Instructions to follow ::
Once the pictures are set aside, repeat all of the data below exactly.

Supplied records ::
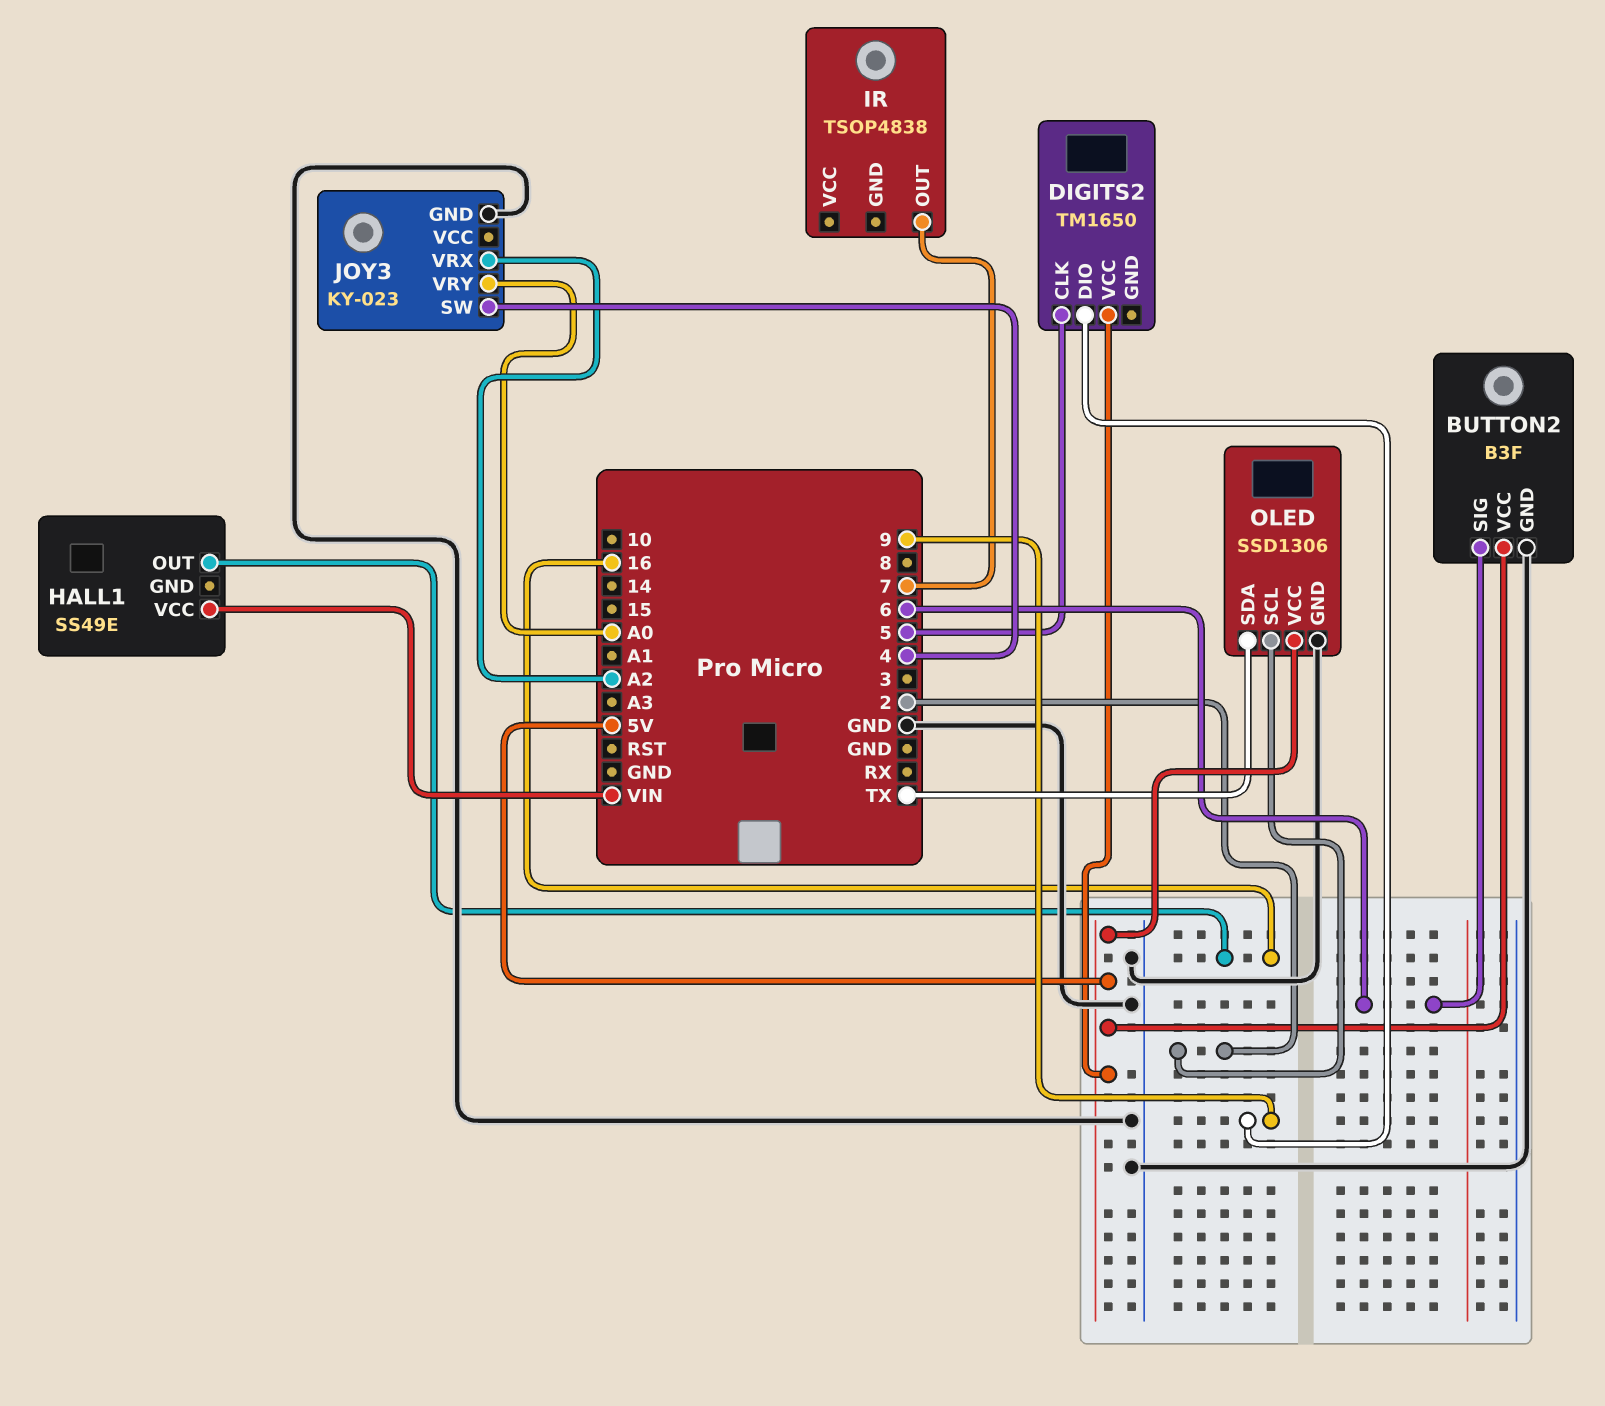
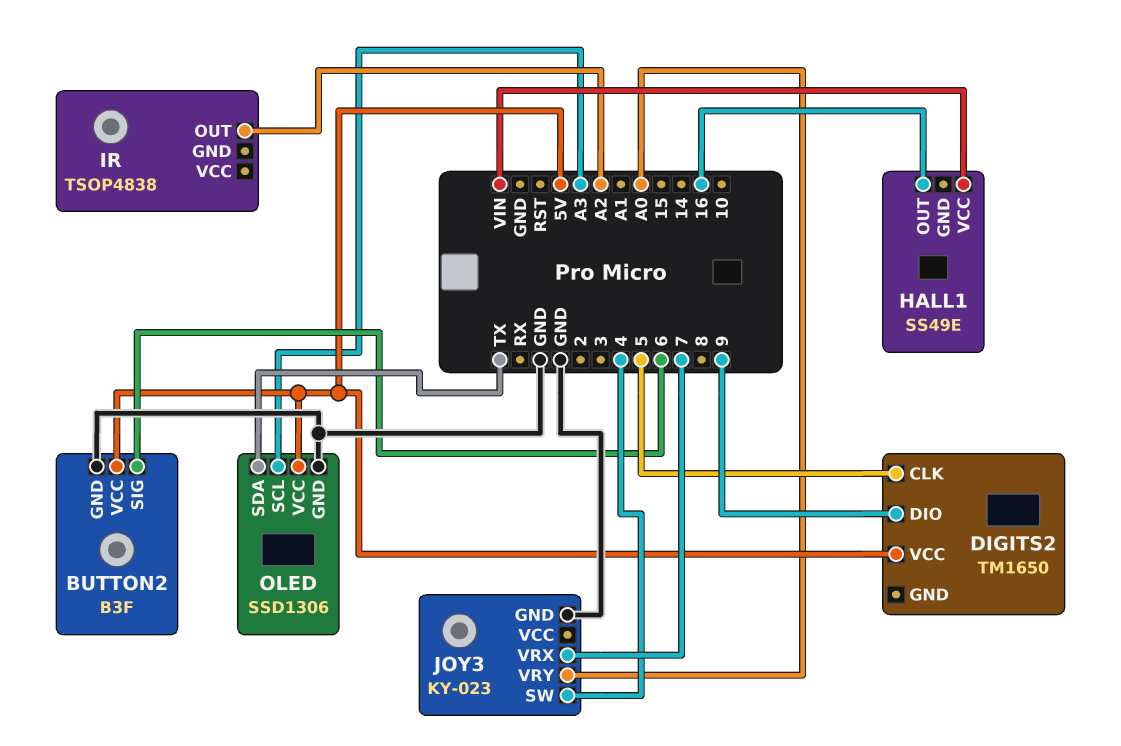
IR pin OUT: 7 -> A2
JOY3 pin VRX: A2 -> 7
OLED pin SCL: 2 -> A3

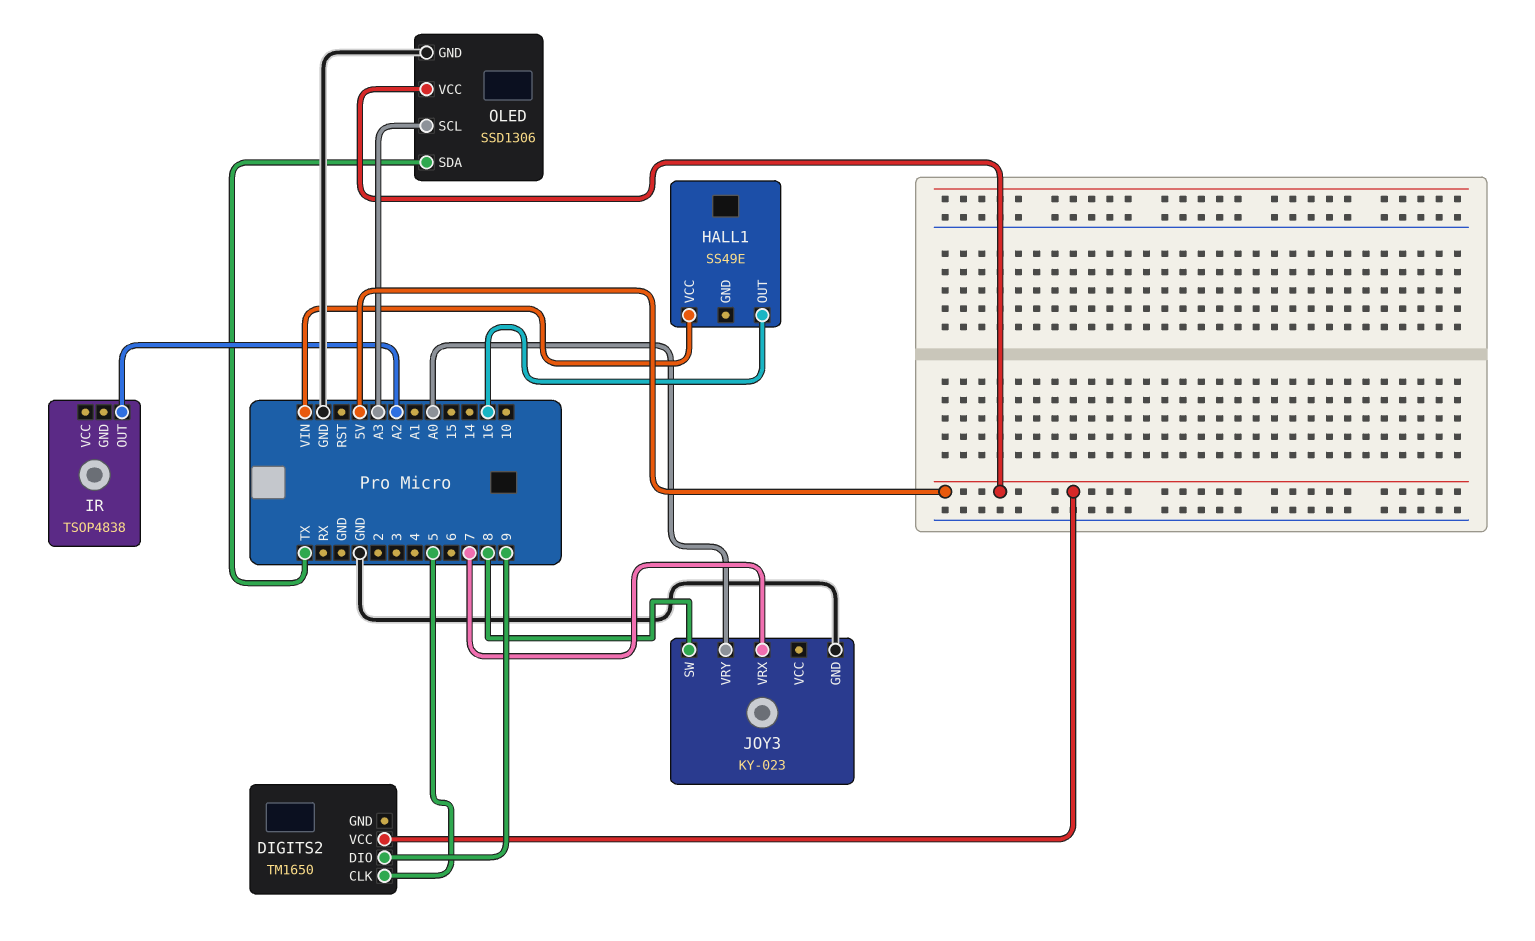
BUTTON2: B3F -> none
BUTTON2 pin GND: GND -> none
BUTTON2 pin SIG: 6 -> none
BUTTON2 pin VCC: 5V -> none
JOY3 pin SW: 4 -> 8

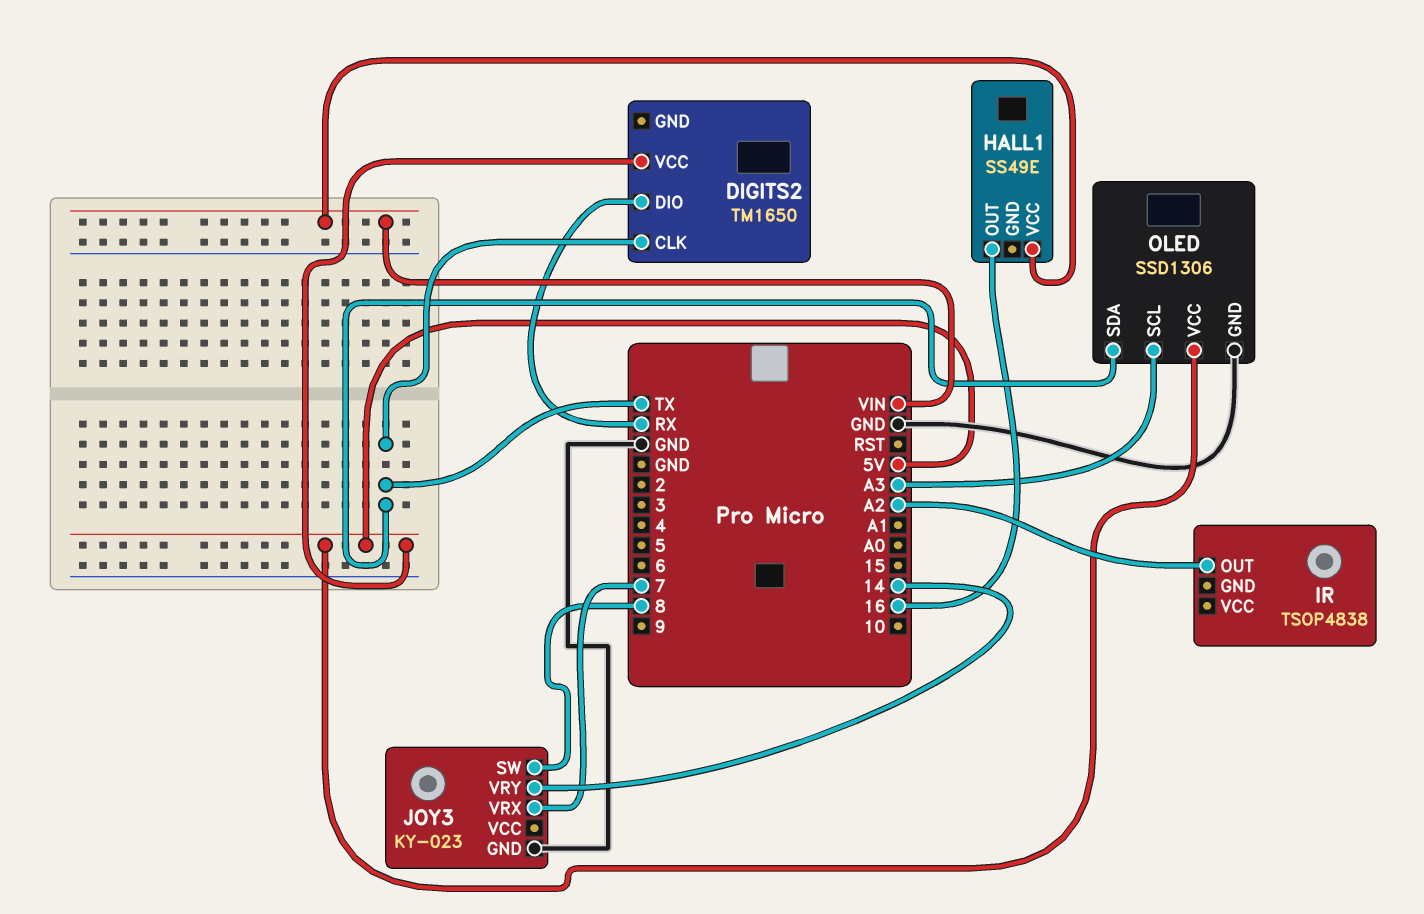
DIGITS2 pin CLK: 5 -> TX
DIGITS2 pin DIO: 9 -> RX
JOY3 pin VRY: A0 -> 14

Output for this task ::
IR pin OUT: 7 -> A2
JOY3 pin VRX: A2 -> 7
OLED pin SCL: 2 -> A3

BUTTON2: B3F -> none
BUTTON2 pin GND: GND -> none
BUTTON2 pin SIG: 6 -> none
BUTTON2 pin VCC: 5V -> none
JOY3 pin SW: 4 -> 8

DIGITS2 pin CLK: 5 -> TX
DIGITS2 pin DIO: 9 -> RX
JOY3 pin VRY: A0 -> 14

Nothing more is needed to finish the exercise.